From the listing that follows, output everything exactly except the pictures.

● Entries shown:
* * * * * * *
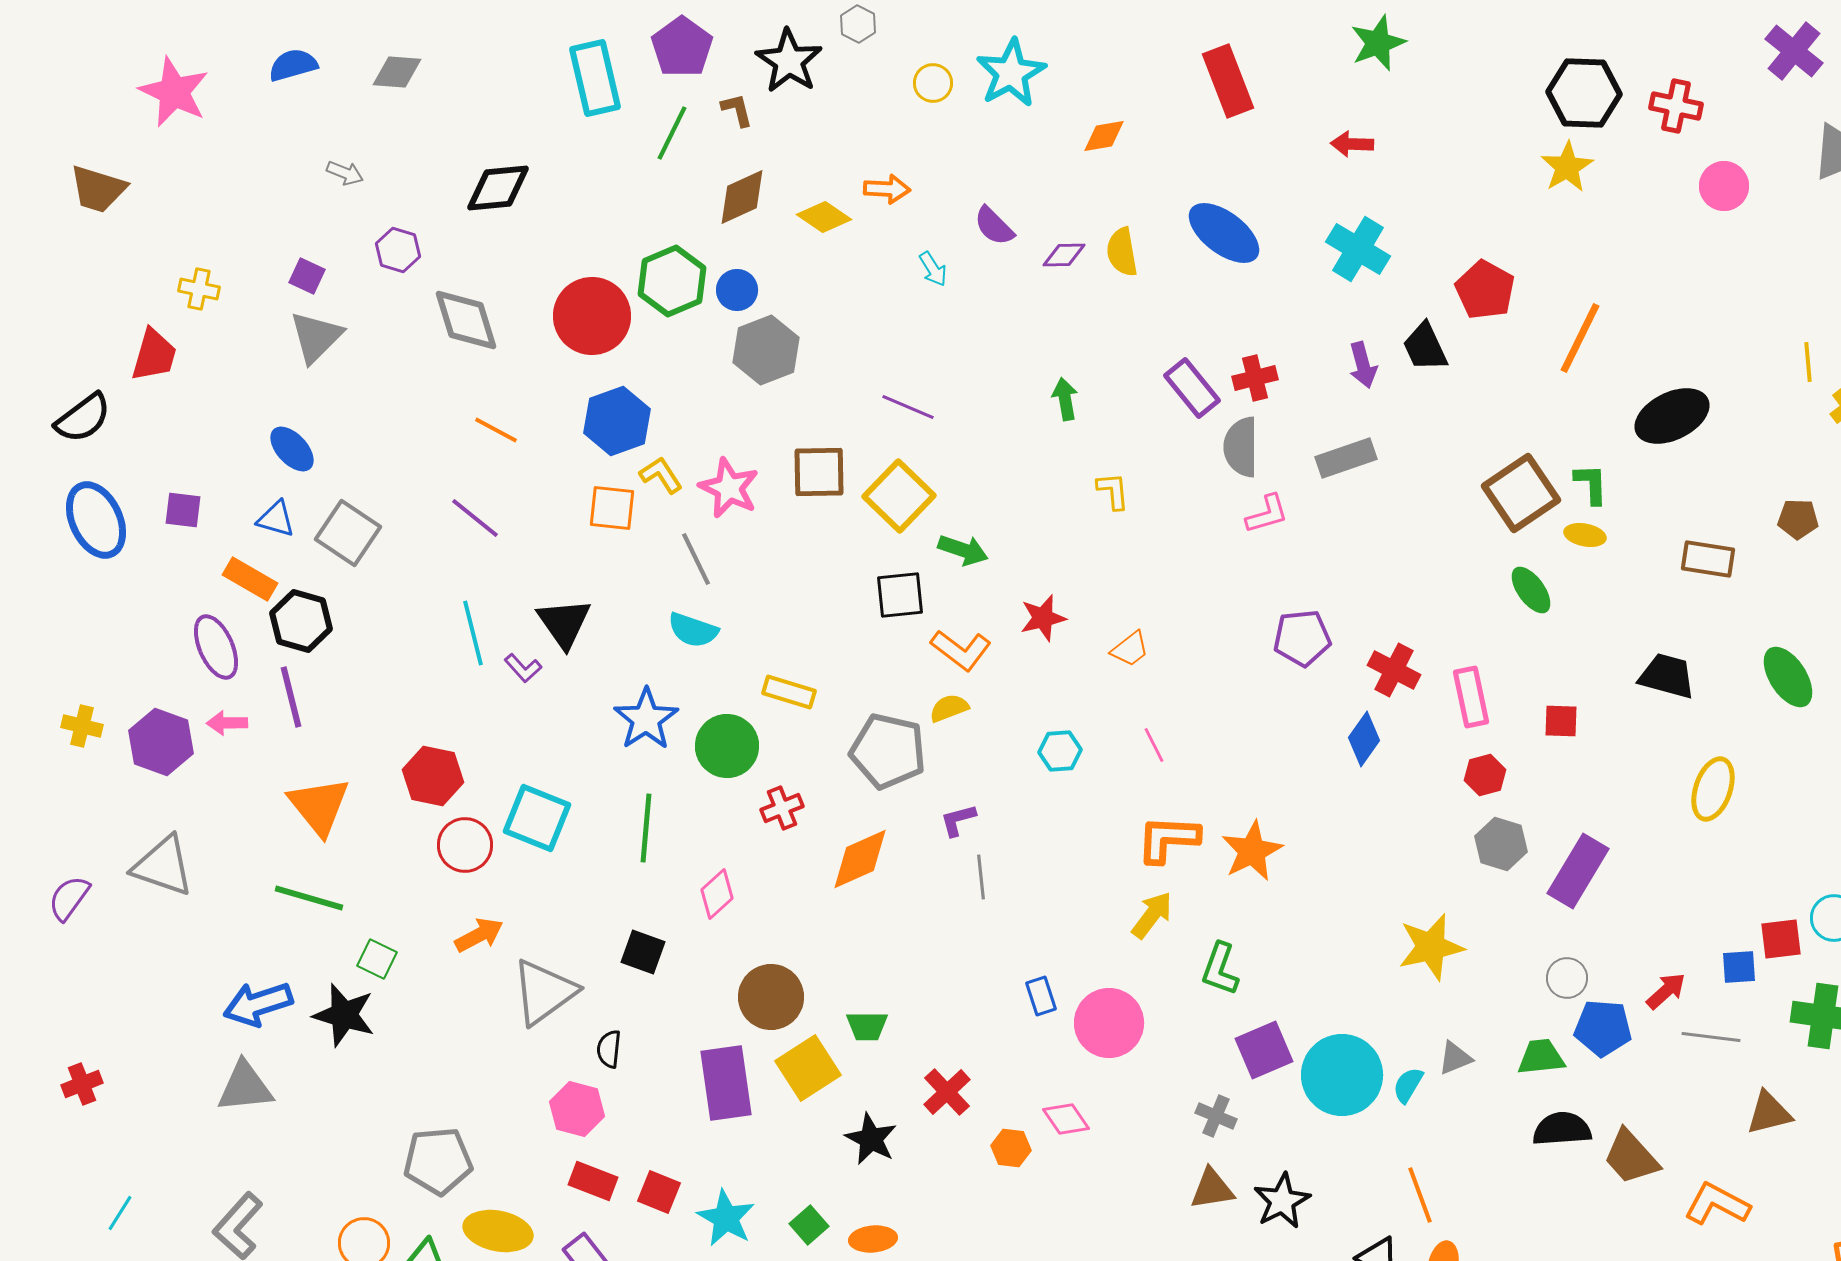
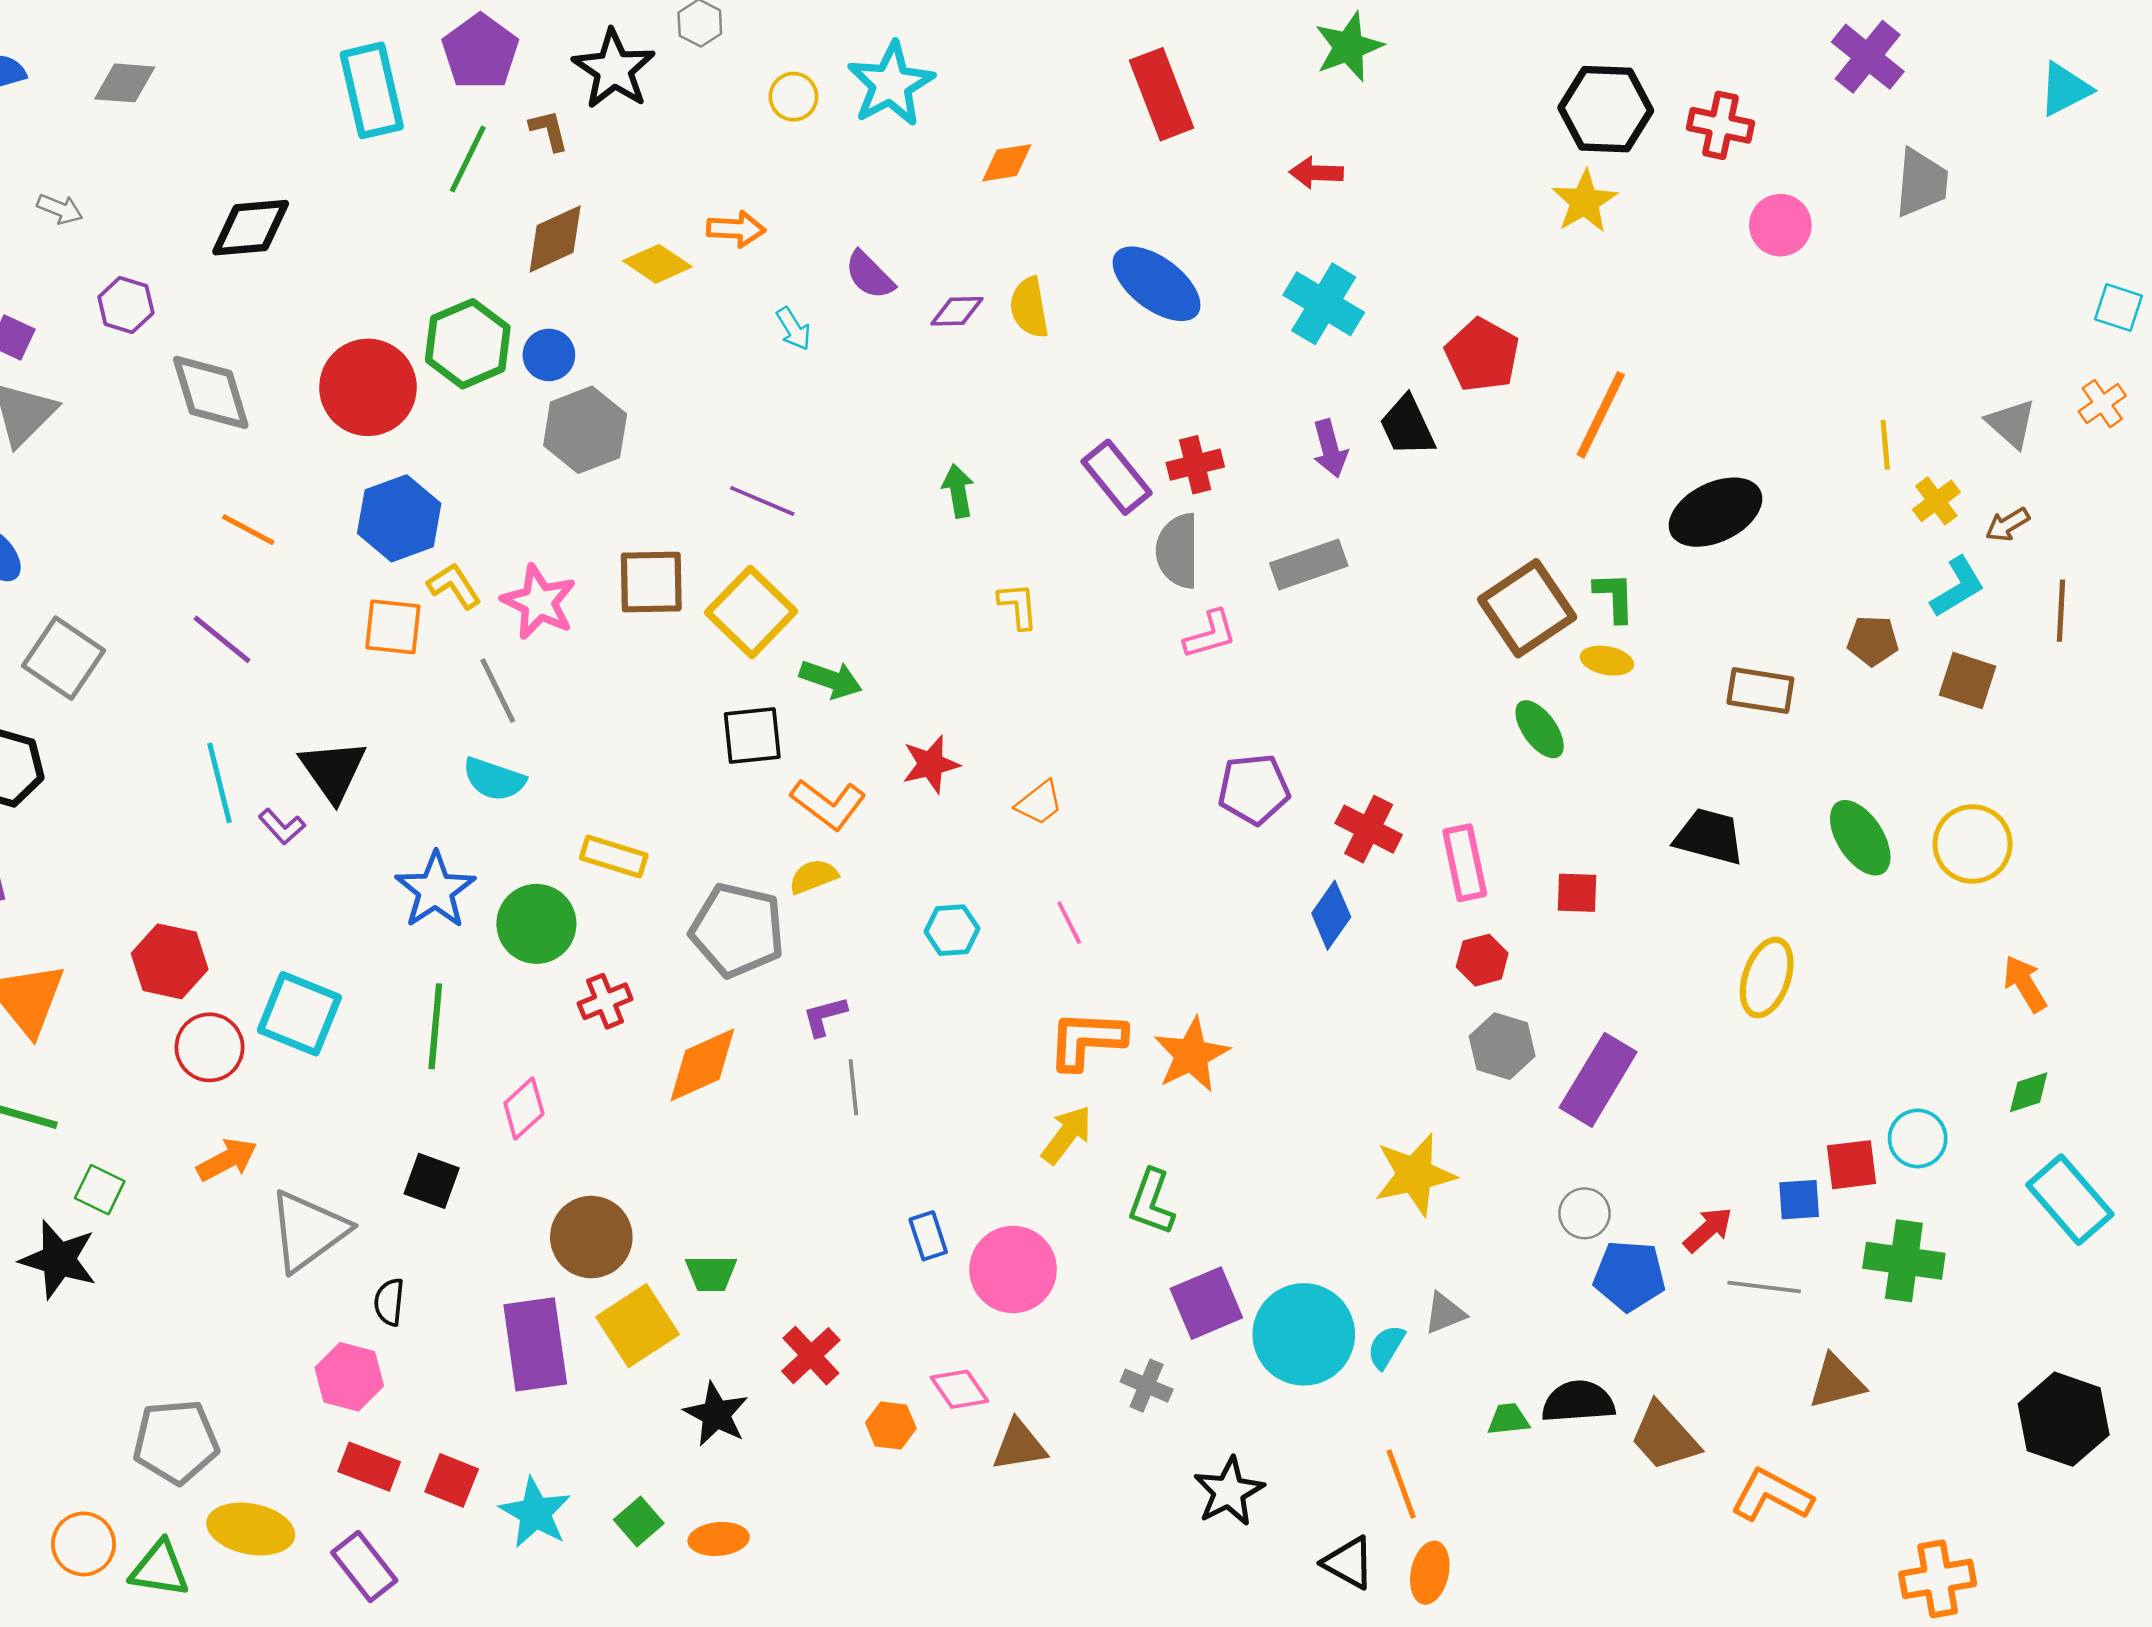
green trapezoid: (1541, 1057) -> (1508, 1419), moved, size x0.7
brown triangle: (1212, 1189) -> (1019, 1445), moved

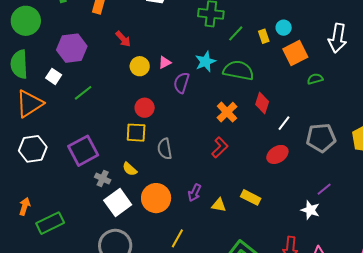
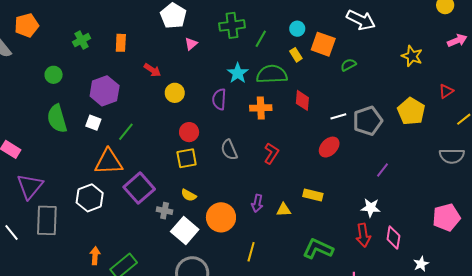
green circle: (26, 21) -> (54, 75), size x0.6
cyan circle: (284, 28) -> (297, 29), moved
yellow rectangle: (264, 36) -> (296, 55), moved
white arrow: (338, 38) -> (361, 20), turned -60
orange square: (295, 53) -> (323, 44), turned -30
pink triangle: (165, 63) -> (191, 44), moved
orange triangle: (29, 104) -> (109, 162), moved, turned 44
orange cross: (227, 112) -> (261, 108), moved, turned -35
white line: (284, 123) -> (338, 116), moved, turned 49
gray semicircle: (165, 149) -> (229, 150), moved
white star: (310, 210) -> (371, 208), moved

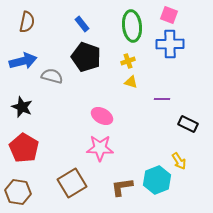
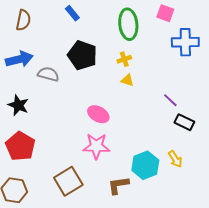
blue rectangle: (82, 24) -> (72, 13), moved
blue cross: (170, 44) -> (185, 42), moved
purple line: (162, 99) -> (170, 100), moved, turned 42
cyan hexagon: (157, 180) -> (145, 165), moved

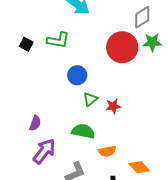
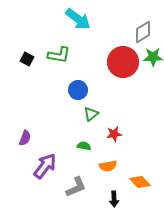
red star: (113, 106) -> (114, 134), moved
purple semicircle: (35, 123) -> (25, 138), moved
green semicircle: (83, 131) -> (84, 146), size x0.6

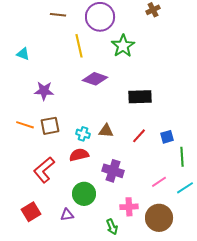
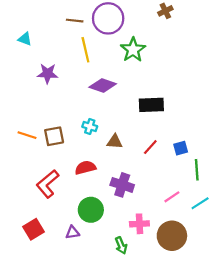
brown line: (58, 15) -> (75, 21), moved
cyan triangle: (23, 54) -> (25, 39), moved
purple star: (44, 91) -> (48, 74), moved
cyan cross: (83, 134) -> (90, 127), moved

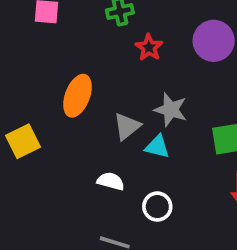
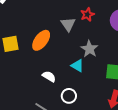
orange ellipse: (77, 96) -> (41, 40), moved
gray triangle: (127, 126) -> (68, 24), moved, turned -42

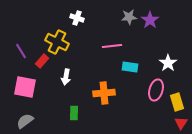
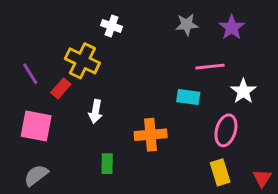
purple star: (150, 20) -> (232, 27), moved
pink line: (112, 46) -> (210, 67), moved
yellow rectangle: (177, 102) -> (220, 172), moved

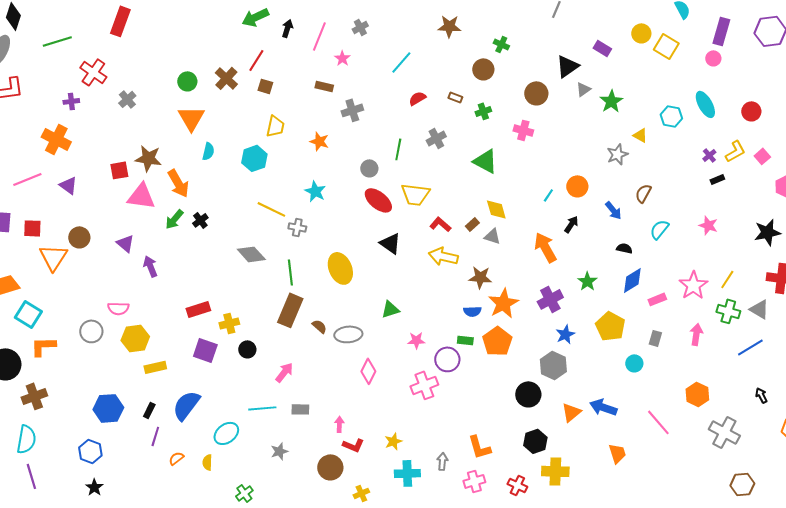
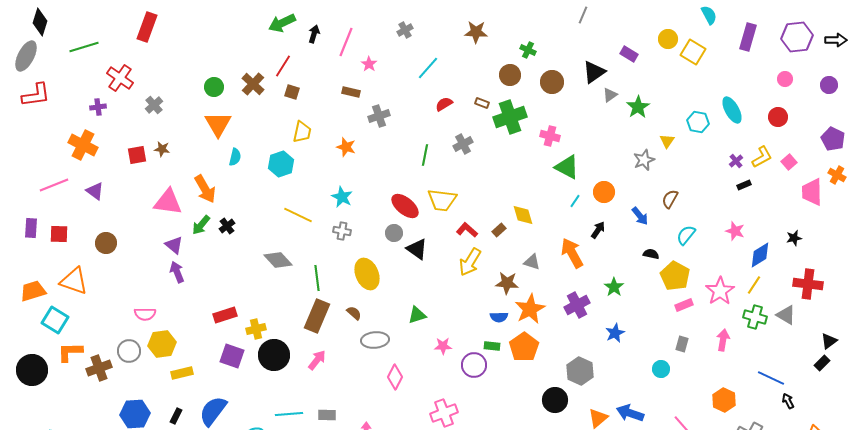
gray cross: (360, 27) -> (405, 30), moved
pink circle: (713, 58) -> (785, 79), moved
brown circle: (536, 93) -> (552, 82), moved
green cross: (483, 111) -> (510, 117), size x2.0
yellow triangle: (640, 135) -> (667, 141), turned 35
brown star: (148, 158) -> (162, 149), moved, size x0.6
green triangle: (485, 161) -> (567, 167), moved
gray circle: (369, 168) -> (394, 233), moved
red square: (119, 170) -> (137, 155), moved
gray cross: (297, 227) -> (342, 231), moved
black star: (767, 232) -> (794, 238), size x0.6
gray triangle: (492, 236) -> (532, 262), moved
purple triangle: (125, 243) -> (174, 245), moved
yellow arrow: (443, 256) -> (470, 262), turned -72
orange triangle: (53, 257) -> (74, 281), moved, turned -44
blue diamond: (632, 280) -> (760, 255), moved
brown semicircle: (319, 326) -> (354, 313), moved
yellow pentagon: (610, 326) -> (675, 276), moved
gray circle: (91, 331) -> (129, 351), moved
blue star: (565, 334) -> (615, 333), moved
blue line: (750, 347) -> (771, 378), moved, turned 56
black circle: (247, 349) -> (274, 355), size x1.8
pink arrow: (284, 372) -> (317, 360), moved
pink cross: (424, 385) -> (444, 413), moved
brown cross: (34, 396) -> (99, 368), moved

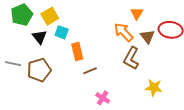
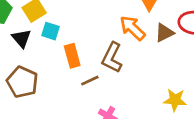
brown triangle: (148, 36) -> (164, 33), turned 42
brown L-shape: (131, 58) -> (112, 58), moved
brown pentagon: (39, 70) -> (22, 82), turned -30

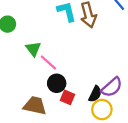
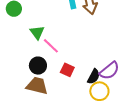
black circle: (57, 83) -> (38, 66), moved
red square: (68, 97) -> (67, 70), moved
* * * * * * *
● Exercise response:
green trapezoid: (1541, 1057) -> (1508, 1419), moved, size x0.7
brown triangle: (1212, 1189) -> (1019, 1445), moved

green circle: (26, 21) -> (54, 75), size x0.6
cyan circle: (284, 28) -> (297, 29), moved
yellow rectangle: (264, 36) -> (296, 55), moved
white arrow: (338, 38) -> (361, 20), turned -60
orange square: (295, 53) -> (323, 44), turned -30
pink triangle: (165, 63) -> (191, 44), moved
orange triangle: (29, 104) -> (109, 162), moved, turned 44
orange cross: (227, 112) -> (261, 108), moved, turned -35
white line: (284, 123) -> (338, 116), moved, turned 49
gray semicircle: (165, 149) -> (229, 150), moved
white star: (310, 210) -> (371, 208), moved

blue rectangle: (82, 24) -> (72, 13), moved
blue cross: (170, 44) -> (185, 42), moved
purple line: (162, 99) -> (170, 100), moved, turned 42
cyan hexagon: (157, 180) -> (145, 165), moved

red star: (113, 106) -> (114, 134), moved
purple semicircle: (35, 123) -> (25, 138), moved
green semicircle: (83, 131) -> (84, 146), size x0.6

brown line: (58, 15) -> (75, 21), moved
cyan triangle: (23, 54) -> (25, 39), moved
purple star: (44, 91) -> (48, 74), moved
cyan cross: (83, 134) -> (90, 127), moved

orange ellipse: (77, 96) -> (41, 40), moved
gray triangle: (127, 126) -> (68, 24), moved, turned -42

purple star: (150, 20) -> (232, 27), moved
pink line: (112, 46) -> (210, 67), moved
yellow rectangle: (177, 102) -> (220, 172), moved

gray cross: (360, 27) -> (405, 30), moved
pink circle: (713, 58) -> (785, 79), moved
brown circle: (536, 93) -> (552, 82), moved
green cross: (483, 111) -> (510, 117), size x2.0
yellow triangle: (640, 135) -> (667, 141), turned 35
brown star: (148, 158) -> (162, 149), moved, size x0.6
green triangle: (485, 161) -> (567, 167), moved
gray circle: (369, 168) -> (394, 233), moved
red square: (119, 170) -> (137, 155), moved
gray cross: (297, 227) -> (342, 231), moved
black star: (767, 232) -> (794, 238), size x0.6
gray triangle: (492, 236) -> (532, 262), moved
purple triangle: (125, 243) -> (174, 245), moved
yellow arrow: (443, 256) -> (470, 262), turned -72
orange triangle: (53, 257) -> (74, 281), moved, turned -44
blue diamond: (632, 280) -> (760, 255), moved
brown semicircle: (319, 326) -> (354, 313), moved
yellow pentagon: (610, 326) -> (675, 276), moved
gray circle: (91, 331) -> (129, 351), moved
blue star: (565, 334) -> (615, 333), moved
blue line: (750, 347) -> (771, 378), moved, turned 56
black circle: (247, 349) -> (274, 355), size x1.8
pink arrow: (284, 372) -> (317, 360), moved
pink cross: (424, 385) -> (444, 413), moved
brown cross: (34, 396) -> (99, 368), moved

brown triangle: (148, 36) -> (164, 33), turned 42
brown L-shape: (131, 58) -> (112, 58), moved
brown pentagon: (39, 70) -> (22, 82), turned -30

black circle: (57, 83) -> (38, 66), moved
red square: (68, 97) -> (67, 70), moved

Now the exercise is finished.